**CHALLENGE:** Put the entries from the line containing "92: 11:48 -> 11:52" through the final line into a numbered list, omitting blank lines and leaving out the pictures.

═════ EXTRACTED RECORDS ═════

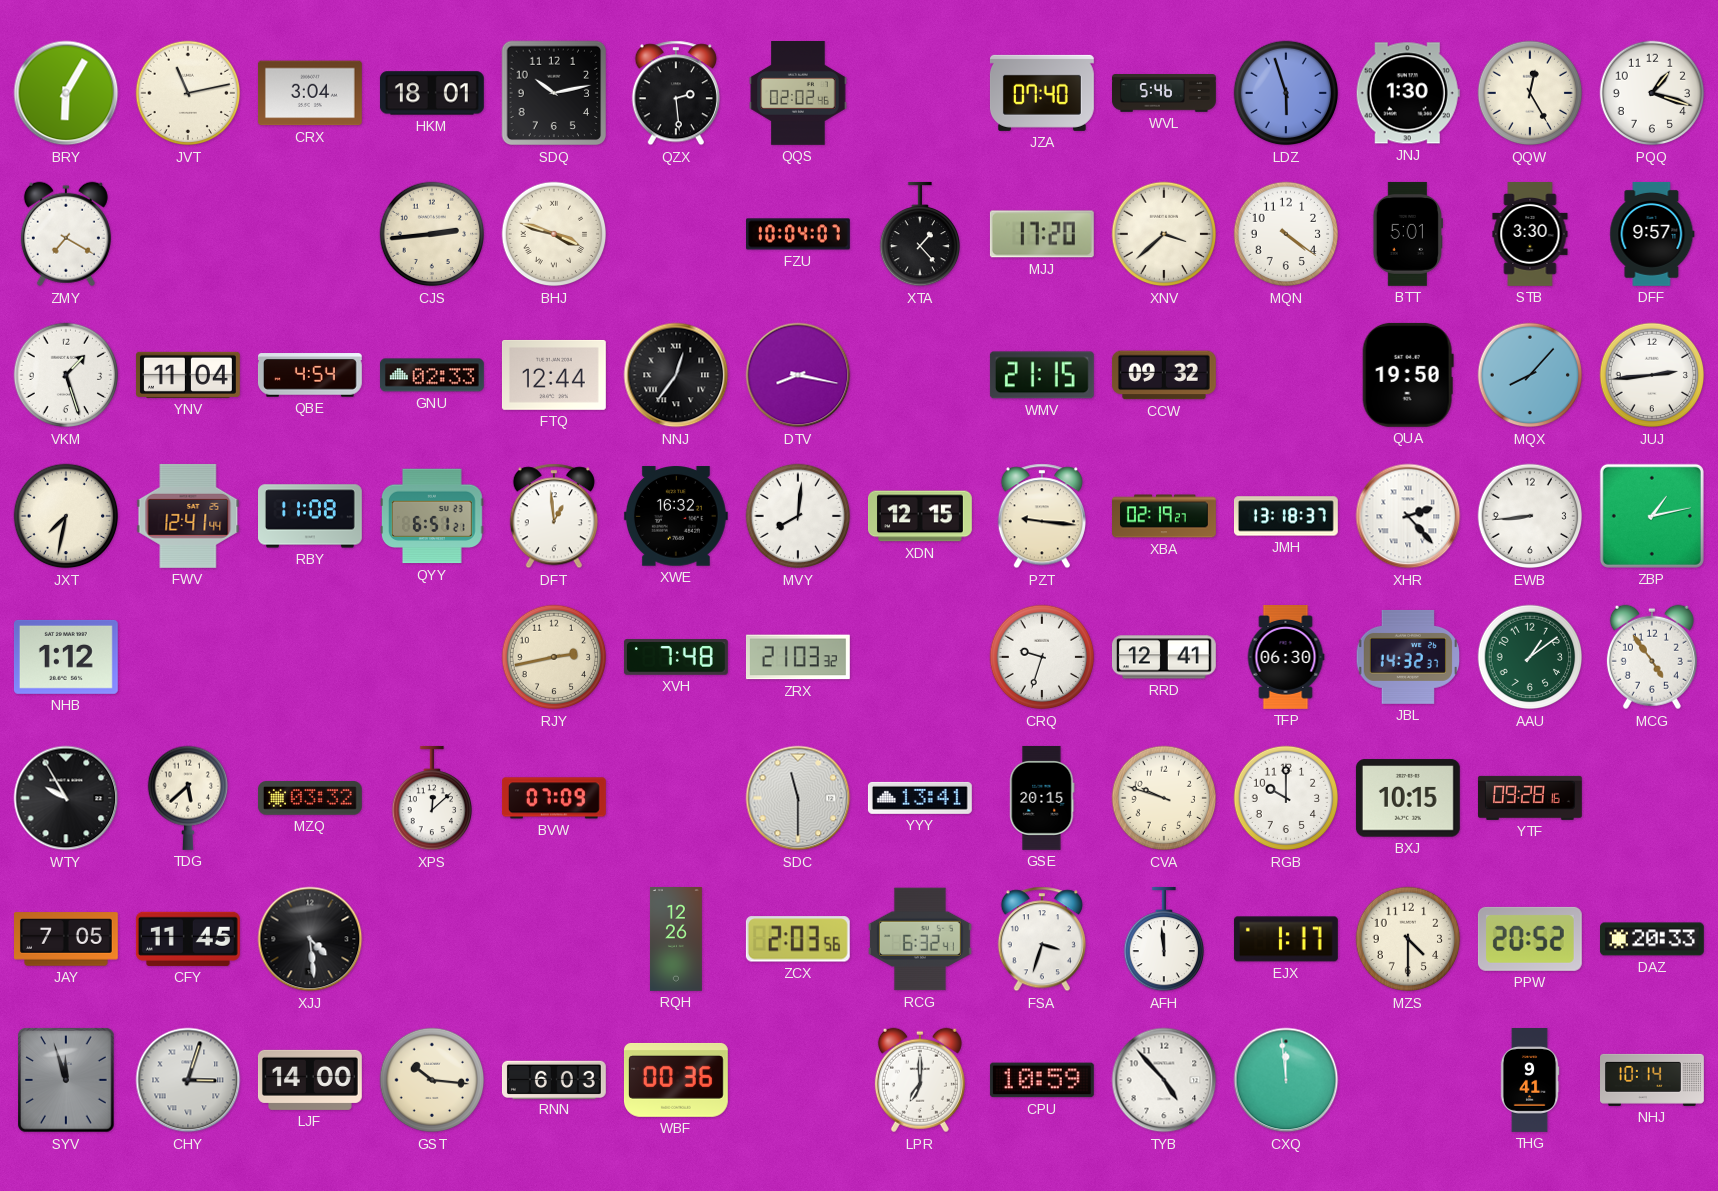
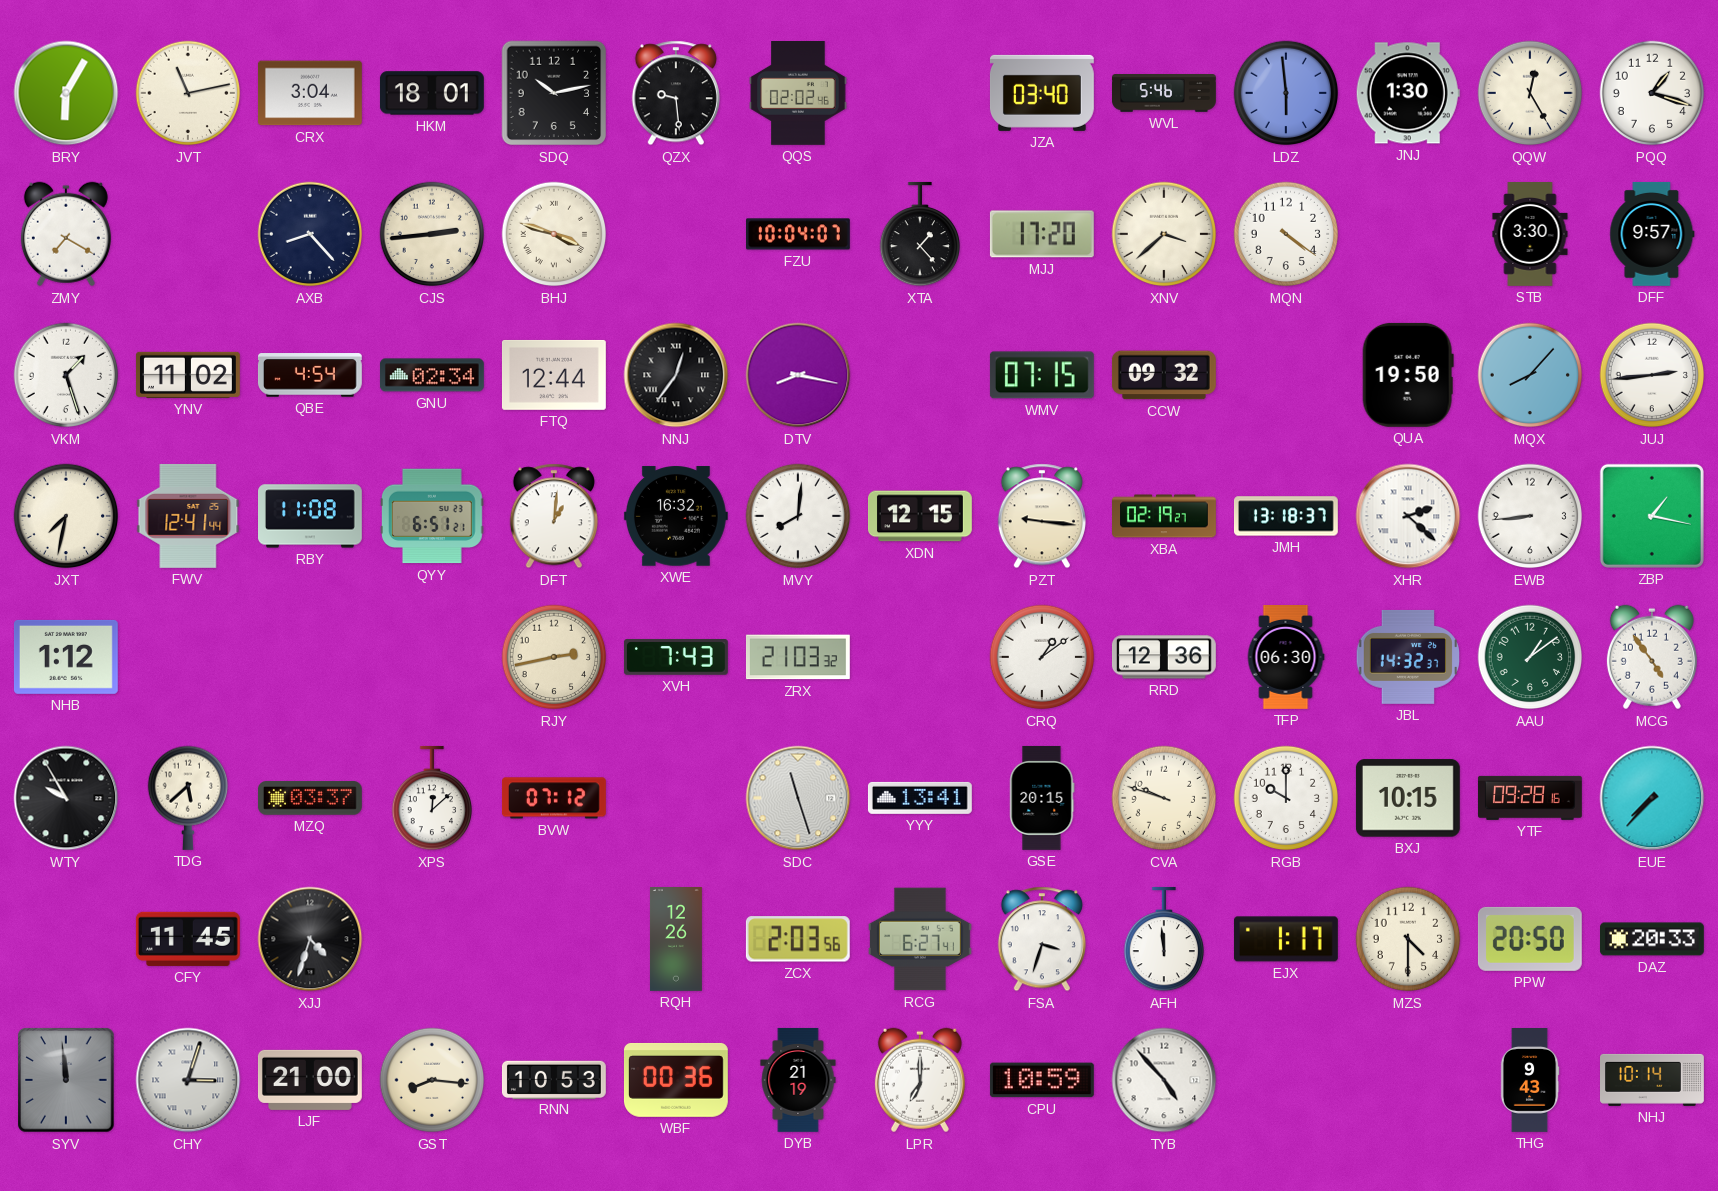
QZX: 2:29 -> 9:29
JZA: 07:40 -> 03:40
LDZ: 5:57 -> 5:59
AXB: none -> 8:23
BTT: 5:01 -> none
YNV: 11:04 -> 11:02
GNU: 02:33 -> 02:34
WMV: 21:15 -> 07:15
DFT: 12:59 -> 1:01
XHR: 2:23 -> 2:22
ZBP: 1:13 -> 1:17
XVH: 7:48 -> 7:43
CRQ: 9:33 -> 1:09
RRD: 12:41 -> 12:36
MZQ: 03:32 -> 03:37
BVW: 07:09 -> 07:12
SDC: 11:30 -> 11:27
EUE: none -> 7:37
JAY: 7:05 -> none
XJJ: 4:29 -> 4:33
RCG: 6:32 -> 6:27
PPW: 20:52 -> 20:50
SYV: 11:57 -> 11:59
LJF: 14:00 -> 21:00
GST: 10:16 -> 8:16
RNN: 6:03 -> 10:53
DYB: none -> 21:19
CXQ: 11:59 -> none
THG: 9:41 -> 9:43
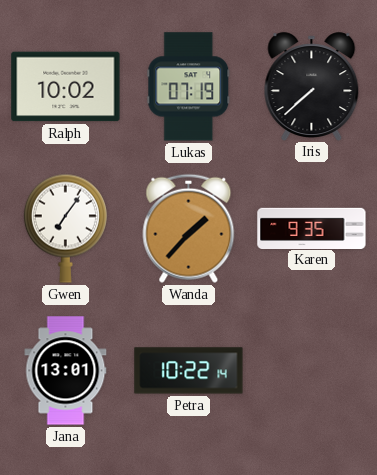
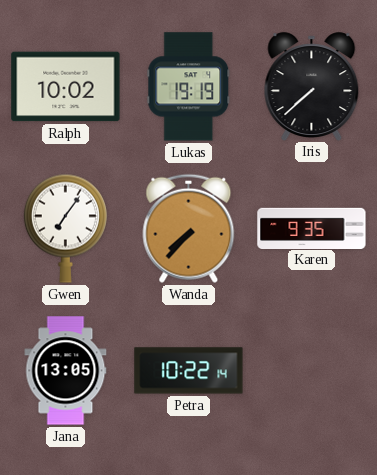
Lukas: 07:19 -> 19:19
Wanda: 1:37 -> 7:37
Jana: 13:01 -> 13:05
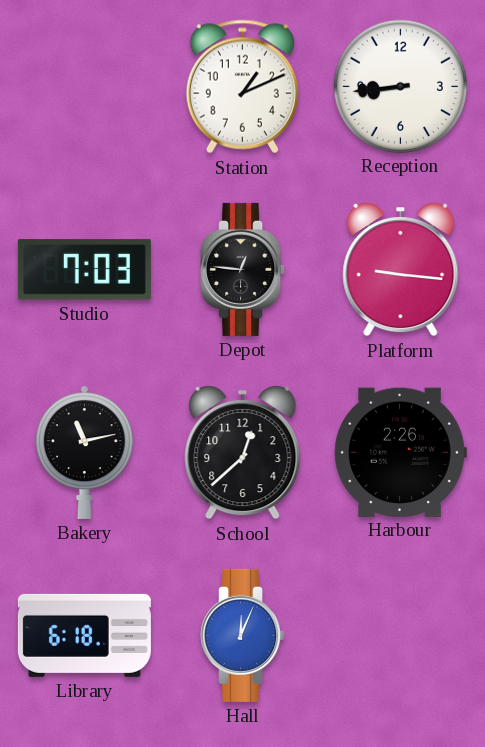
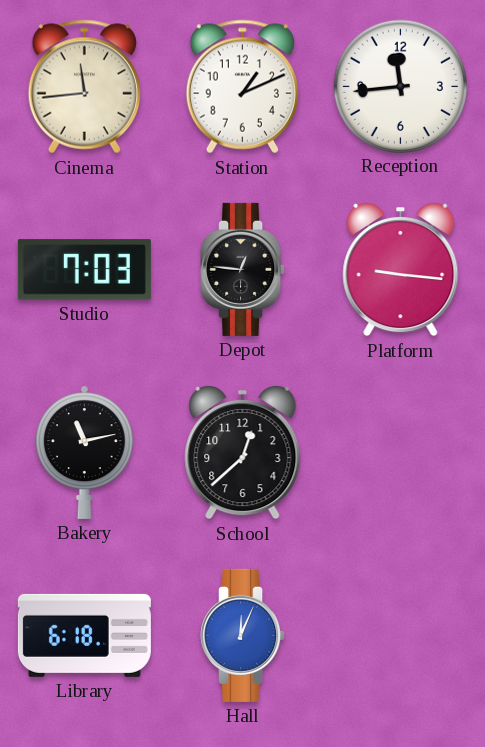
Cinema: none -> 11:44
Reception: 8:44 -> 11:44
Harbour: 2:26 -> none
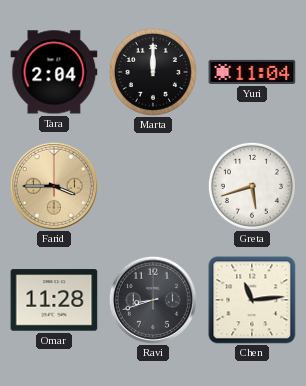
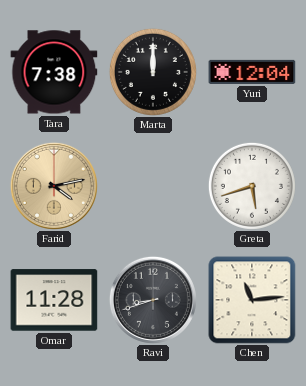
Tara: 2:04 -> 7:38
Yuri: 11:04 -> 12:04
Farid: 3:45 -> 4:13
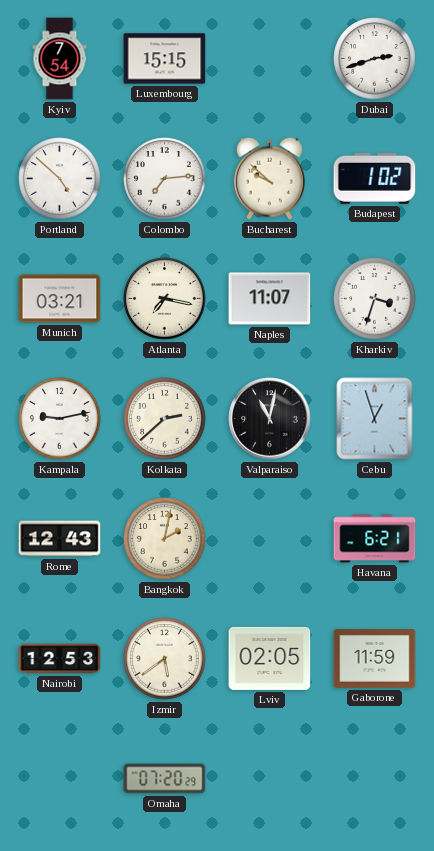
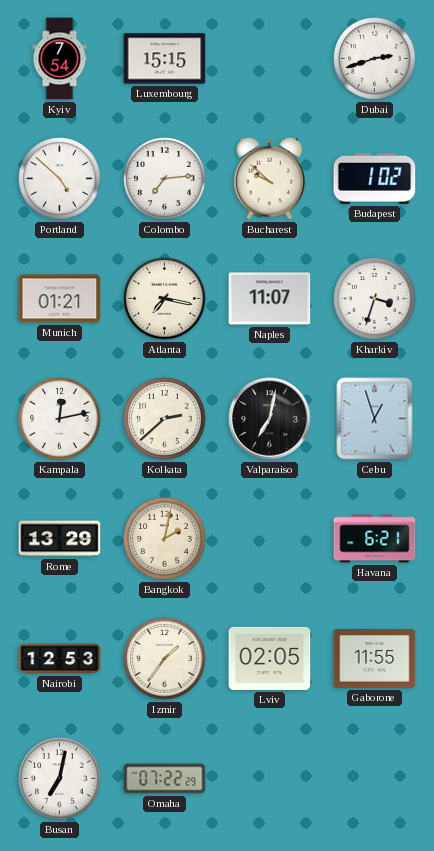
Munich: 03:21 -> 01:21
Kampala: 9:13 -> 12:13
Valparaiso: 11:02 -> 7:02
Rome: 12:43 -> 13:29
Izmir: 5:39 -> 1:36
Gaborone: 11:59 -> 11:55
Busan: none -> 7:02
Omaha: 07:20 -> 07:22
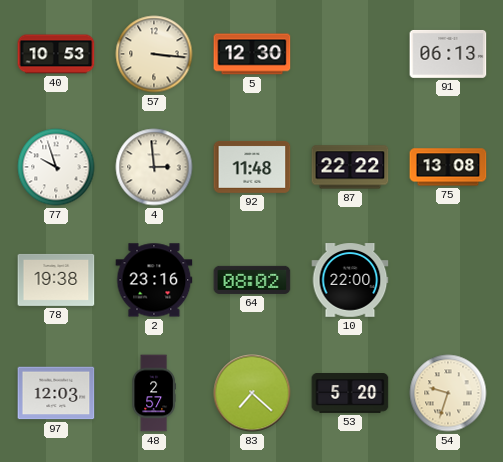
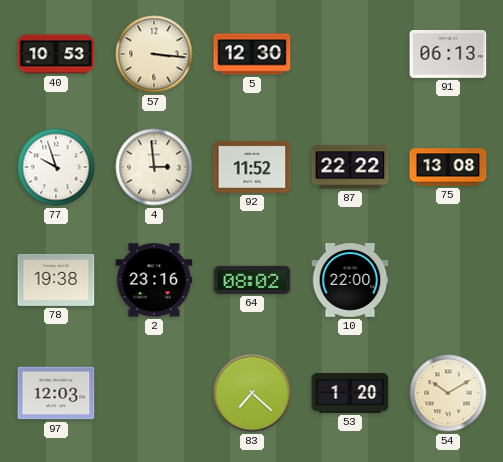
92: 11:48 -> 11:52
48: 2:57 -> none
53: 5:20 -> 1:20
54: 9:33 -> 10:10
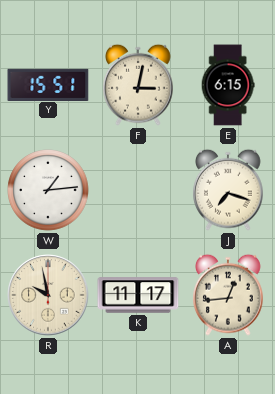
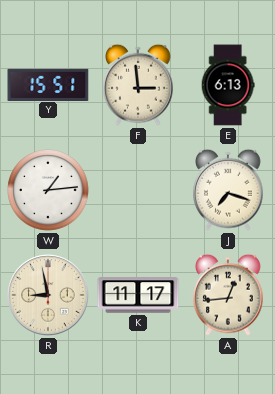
F: 3:02 -> 2:59
E: 6:15 -> 6:13
R: 9:58 -> 8:58
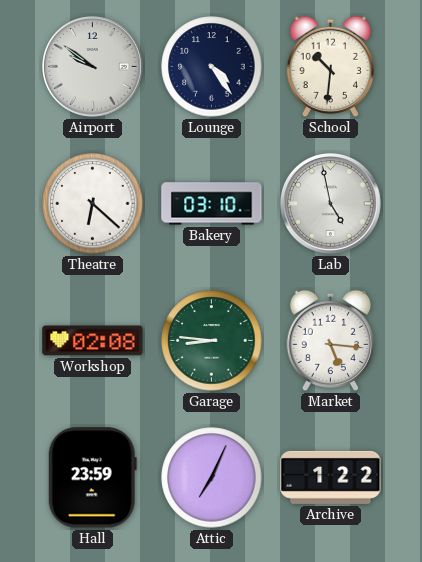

═════

**ANSWER TO THIS TASK:**
1. 92: 11:48 -> 11:52
2. 48: 2:57 -> none
3. 53: 5:20 -> 1:20
4. 54: 9:33 -> 10:10
5. F: 3:02 -> 2:59
6. E: 6:15 -> 6:13
7. R: 9:58 -> 8:58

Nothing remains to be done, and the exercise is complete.